TASK INSTRUCTIONS
What lines below contain the string "dents"? List them all.

[ENTRIES SUPPLIED Boundary: Start]

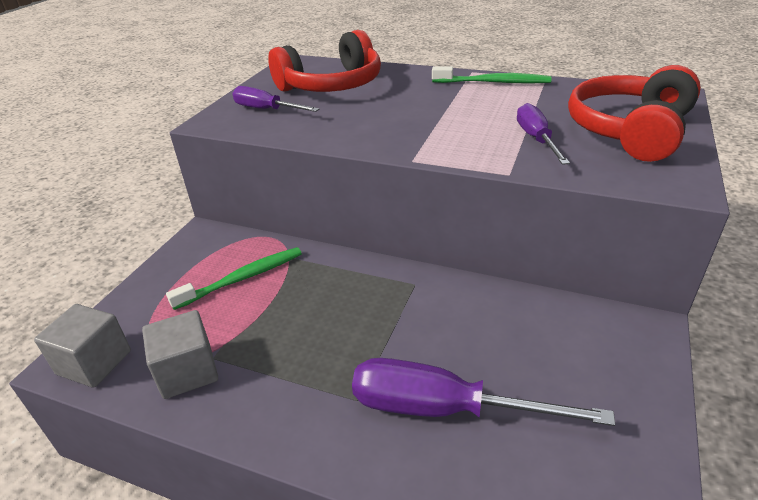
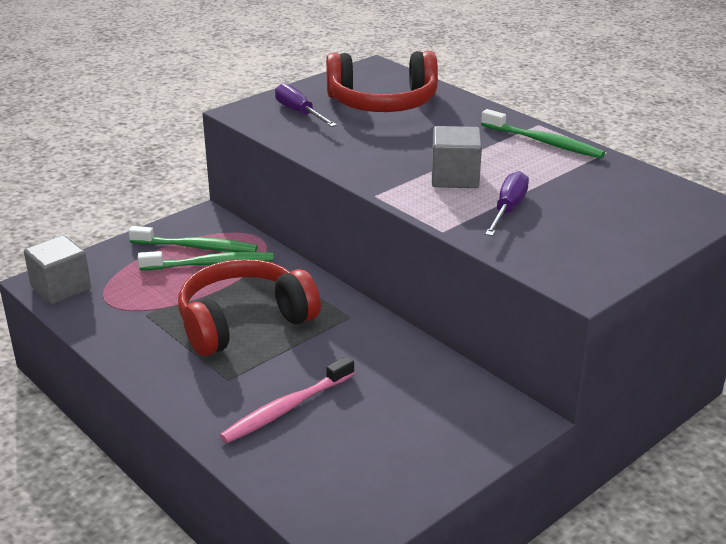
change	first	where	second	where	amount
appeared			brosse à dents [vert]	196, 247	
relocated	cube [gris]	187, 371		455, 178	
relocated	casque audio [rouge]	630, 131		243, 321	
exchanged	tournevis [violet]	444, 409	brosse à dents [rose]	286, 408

[ENTRIES SUPPLIED Boundary: End]

THE ANSWER
appeared			brosse à dents [vert]	196, 247	
exchanged	tournevis [violet]	444, 409	brosse à dents [rose]	286, 408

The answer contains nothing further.